* To do: Take the data below and copy exactly the lines starting at the one with "U203 pin SCL: N30 -> none" and finishing at the one with "D6: LED white", both included.

* Task material:
/---

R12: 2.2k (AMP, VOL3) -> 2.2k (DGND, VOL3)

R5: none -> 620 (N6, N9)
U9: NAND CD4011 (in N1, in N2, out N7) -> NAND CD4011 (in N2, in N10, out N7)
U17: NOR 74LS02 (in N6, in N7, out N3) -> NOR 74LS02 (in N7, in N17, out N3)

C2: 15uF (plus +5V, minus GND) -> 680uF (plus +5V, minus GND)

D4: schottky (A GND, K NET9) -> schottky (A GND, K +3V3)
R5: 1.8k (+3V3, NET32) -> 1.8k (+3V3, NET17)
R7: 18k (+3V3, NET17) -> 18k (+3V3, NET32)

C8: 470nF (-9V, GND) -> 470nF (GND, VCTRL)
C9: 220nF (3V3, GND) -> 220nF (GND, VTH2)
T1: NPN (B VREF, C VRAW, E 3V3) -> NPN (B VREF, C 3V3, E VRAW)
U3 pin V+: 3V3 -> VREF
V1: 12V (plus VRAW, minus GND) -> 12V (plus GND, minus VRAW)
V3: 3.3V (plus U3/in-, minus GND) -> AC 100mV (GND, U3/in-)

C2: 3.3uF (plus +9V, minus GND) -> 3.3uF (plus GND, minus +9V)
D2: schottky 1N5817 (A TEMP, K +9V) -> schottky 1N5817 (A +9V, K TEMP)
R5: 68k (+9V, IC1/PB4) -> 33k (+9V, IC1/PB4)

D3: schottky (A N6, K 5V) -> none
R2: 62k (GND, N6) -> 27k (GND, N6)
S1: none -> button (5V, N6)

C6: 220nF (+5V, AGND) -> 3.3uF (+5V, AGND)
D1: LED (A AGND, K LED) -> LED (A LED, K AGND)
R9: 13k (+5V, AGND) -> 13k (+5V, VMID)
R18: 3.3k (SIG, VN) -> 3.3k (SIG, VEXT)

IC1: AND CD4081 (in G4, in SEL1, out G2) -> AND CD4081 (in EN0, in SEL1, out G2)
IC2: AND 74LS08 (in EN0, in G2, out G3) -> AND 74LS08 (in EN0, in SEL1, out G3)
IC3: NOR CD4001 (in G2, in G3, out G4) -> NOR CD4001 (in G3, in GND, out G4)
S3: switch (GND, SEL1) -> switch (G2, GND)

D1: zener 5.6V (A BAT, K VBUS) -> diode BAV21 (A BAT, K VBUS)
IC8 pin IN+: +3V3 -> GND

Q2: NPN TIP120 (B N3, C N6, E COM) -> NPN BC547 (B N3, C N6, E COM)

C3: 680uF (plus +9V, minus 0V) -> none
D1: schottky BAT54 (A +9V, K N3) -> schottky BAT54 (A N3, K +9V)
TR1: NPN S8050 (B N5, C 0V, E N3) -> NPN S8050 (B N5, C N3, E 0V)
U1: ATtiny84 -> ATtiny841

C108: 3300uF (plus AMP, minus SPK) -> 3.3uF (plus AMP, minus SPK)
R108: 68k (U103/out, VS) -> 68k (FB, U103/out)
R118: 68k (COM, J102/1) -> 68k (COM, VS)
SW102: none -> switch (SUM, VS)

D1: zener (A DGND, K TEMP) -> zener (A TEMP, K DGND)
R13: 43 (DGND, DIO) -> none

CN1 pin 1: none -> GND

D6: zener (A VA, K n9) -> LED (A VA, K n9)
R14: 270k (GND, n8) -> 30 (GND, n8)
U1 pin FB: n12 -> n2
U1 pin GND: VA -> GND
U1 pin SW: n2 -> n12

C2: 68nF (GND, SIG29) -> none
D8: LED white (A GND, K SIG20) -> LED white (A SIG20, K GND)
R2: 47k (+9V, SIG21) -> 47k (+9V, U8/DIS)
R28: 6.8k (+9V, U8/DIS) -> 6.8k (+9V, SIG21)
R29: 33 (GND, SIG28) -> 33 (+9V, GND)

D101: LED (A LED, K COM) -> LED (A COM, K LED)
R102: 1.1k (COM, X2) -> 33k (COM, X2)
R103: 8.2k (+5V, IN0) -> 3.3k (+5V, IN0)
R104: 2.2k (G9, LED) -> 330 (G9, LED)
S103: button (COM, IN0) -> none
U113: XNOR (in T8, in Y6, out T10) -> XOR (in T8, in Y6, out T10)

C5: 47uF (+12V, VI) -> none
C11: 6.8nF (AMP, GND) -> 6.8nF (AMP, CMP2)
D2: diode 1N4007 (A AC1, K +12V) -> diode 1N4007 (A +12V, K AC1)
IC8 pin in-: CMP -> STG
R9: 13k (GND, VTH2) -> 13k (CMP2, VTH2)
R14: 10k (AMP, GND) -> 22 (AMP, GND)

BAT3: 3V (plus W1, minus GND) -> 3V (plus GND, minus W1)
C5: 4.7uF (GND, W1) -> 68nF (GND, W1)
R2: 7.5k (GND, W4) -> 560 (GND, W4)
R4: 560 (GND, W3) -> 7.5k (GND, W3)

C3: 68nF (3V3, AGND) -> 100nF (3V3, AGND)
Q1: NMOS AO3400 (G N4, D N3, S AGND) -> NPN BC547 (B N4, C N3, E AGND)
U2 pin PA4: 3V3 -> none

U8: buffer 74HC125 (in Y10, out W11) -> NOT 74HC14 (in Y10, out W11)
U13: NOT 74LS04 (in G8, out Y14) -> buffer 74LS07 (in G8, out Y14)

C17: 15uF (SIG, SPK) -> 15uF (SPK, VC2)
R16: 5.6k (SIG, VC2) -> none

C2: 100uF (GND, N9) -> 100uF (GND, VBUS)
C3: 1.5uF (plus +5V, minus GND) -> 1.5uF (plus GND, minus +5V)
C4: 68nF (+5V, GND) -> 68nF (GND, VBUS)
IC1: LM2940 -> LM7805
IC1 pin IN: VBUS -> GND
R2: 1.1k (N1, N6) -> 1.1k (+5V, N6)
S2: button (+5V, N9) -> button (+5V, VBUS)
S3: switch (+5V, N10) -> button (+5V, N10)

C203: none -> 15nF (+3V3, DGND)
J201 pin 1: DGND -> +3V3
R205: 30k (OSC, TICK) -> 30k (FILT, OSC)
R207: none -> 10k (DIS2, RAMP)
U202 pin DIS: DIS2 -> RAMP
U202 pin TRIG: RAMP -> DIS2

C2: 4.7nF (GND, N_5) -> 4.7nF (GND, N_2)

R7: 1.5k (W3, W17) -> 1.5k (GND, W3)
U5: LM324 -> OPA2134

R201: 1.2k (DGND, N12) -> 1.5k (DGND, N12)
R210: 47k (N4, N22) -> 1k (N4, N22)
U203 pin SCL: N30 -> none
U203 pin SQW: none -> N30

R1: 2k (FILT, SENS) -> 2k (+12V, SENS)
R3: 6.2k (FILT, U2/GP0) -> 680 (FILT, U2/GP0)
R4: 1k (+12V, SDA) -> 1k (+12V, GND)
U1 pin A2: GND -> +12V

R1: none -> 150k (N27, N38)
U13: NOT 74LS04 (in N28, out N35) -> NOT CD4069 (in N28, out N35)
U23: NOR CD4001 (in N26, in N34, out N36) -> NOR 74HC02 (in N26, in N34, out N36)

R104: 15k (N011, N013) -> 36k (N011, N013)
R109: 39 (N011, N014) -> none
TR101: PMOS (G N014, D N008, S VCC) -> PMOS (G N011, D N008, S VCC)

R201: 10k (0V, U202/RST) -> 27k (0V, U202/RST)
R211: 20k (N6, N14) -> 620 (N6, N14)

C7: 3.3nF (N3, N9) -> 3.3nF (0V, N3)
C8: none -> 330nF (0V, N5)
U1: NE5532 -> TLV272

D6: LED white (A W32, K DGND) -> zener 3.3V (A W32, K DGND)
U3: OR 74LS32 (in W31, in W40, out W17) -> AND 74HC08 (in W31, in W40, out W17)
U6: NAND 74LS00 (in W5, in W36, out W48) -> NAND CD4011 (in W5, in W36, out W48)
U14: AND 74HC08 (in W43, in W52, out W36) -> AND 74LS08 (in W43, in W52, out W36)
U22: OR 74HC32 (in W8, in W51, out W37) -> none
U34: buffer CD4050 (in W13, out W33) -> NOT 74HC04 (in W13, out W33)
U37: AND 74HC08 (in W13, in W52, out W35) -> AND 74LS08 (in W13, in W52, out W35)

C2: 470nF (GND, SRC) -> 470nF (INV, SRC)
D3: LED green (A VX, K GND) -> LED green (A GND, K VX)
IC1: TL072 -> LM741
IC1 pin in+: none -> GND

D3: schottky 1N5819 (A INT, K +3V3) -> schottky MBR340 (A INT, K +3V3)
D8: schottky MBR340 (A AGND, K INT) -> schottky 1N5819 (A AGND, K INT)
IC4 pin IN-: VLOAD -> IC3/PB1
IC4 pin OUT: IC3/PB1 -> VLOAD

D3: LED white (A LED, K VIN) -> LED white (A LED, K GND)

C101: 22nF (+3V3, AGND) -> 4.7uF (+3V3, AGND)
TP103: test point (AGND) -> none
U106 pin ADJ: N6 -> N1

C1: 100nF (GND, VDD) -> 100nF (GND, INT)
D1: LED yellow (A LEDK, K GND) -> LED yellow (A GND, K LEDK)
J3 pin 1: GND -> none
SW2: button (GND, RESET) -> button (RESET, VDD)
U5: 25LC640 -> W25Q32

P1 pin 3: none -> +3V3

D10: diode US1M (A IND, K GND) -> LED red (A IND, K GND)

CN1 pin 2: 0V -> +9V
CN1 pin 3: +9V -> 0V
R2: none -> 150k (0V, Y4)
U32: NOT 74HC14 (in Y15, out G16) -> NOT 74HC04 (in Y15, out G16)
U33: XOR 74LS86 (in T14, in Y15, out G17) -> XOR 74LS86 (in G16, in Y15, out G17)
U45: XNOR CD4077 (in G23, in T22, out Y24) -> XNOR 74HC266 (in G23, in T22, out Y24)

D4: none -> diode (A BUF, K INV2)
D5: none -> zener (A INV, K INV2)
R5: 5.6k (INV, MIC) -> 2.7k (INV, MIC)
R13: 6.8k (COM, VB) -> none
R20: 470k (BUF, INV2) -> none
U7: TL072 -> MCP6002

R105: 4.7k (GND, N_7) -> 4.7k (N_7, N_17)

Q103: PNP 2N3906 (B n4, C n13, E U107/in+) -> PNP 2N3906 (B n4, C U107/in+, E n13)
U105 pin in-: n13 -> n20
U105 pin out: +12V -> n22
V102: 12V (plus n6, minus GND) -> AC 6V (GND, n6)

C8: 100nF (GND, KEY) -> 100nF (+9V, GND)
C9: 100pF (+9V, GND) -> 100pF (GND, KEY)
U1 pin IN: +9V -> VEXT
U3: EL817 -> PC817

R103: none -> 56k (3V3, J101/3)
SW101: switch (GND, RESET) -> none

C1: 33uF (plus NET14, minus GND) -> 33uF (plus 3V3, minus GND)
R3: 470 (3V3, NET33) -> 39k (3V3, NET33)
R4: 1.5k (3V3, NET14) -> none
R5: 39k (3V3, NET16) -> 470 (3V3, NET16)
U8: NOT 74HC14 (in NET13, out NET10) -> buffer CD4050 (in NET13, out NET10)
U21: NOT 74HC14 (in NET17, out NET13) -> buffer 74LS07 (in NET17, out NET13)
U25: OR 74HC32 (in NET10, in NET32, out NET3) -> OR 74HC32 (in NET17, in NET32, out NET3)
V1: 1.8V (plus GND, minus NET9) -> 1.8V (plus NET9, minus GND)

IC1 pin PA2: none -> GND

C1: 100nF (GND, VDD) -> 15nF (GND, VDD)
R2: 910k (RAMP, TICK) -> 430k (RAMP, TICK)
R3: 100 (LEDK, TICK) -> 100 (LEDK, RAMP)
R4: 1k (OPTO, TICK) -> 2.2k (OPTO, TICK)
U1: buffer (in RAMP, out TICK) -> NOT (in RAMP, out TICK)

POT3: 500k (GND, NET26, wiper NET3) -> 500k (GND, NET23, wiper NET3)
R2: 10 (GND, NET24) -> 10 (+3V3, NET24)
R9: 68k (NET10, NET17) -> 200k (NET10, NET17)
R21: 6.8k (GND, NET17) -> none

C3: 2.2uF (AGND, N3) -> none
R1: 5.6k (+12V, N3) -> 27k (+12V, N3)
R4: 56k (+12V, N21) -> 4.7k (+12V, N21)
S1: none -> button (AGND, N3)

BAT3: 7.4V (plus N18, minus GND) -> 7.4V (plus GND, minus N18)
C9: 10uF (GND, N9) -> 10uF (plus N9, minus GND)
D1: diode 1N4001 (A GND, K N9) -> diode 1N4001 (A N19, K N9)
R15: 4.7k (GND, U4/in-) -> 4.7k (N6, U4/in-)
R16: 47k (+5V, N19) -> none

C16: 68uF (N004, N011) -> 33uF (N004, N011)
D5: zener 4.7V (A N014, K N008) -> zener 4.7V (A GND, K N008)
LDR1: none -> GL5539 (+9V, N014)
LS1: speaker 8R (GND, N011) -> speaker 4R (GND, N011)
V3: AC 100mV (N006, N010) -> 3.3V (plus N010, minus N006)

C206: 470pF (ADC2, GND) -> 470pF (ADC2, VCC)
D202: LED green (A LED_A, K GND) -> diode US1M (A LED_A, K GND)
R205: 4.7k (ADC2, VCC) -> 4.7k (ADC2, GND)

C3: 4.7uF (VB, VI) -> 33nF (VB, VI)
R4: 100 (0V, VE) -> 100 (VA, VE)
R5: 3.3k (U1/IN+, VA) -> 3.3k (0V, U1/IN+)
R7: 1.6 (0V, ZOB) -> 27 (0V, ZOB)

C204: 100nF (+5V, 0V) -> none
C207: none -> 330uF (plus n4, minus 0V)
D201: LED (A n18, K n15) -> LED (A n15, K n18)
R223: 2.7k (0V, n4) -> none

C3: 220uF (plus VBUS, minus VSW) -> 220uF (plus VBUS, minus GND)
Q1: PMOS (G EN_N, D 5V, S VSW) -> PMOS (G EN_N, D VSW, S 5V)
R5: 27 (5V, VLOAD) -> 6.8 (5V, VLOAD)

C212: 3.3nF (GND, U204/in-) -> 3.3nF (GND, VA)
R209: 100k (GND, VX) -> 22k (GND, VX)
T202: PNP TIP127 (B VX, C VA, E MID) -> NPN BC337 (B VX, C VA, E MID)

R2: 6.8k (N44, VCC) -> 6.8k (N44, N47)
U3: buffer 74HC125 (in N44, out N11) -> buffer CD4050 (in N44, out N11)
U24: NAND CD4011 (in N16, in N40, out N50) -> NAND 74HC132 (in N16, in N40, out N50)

\---

* Solution to the problem:
U203 pin SCL: N30 -> none
U203 pin SQW: none -> N30

R1: 2k (FILT, SENS) -> 2k (+12V, SENS)
R3: 6.2k (FILT, U2/GP0) -> 680 (FILT, U2/GP0)
R4: 1k (+12V, SDA) -> 1k (+12V, GND)
U1 pin A2: GND -> +12V

R1: none -> 150k (N27, N38)
U13: NOT 74LS04 (in N28, out N35) -> NOT CD4069 (in N28, out N35)
U23: NOR CD4001 (in N26, in N34, out N36) -> NOR 74HC02 (in N26, in N34, out N36)

R104: 15k (N011, N013) -> 36k (N011, N013)
R109: 39 (N011, N014) -> none
TR101: PMOS (G N014, D N008, S VCC) -> PMOS (G N011, D N008, S VCC)

R201: 10k (0V, U202/RST) -> 27k (0V, U202/RST)
R211: 20k (N6, N14) -> 620 (N6, N14)

C7: 3.3nF (N3, N9) -> 3.3nF (0V, N3)
C8: none -> 330nF (0V, N5)
U1: NE5532 -> TLV272

D6: LED white (A W32, K DGND) -> zener 3.3V (A W32, K DGND)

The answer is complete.